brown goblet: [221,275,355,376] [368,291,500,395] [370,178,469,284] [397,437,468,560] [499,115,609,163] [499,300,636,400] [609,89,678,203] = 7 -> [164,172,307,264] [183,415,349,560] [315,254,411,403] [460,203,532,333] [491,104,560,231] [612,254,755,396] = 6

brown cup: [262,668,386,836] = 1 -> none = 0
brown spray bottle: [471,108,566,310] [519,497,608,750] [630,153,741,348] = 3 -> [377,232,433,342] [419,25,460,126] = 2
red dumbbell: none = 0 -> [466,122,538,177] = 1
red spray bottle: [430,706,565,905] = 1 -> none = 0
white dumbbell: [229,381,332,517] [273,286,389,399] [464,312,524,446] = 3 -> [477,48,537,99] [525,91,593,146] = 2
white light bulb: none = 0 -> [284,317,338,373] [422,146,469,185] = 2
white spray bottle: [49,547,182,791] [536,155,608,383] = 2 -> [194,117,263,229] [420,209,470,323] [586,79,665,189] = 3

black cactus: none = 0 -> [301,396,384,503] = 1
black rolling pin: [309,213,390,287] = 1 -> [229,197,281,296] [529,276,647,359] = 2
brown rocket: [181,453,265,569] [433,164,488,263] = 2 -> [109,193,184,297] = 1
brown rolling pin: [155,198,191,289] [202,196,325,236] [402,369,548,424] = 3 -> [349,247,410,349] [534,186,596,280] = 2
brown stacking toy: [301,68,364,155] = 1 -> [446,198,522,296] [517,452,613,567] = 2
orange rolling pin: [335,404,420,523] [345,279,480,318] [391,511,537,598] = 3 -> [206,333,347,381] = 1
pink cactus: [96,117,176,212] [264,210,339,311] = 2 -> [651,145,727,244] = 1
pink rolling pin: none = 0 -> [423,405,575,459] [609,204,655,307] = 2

Problem to solve = Check the data for lines with "cactus" and give only their number.

The answer = 2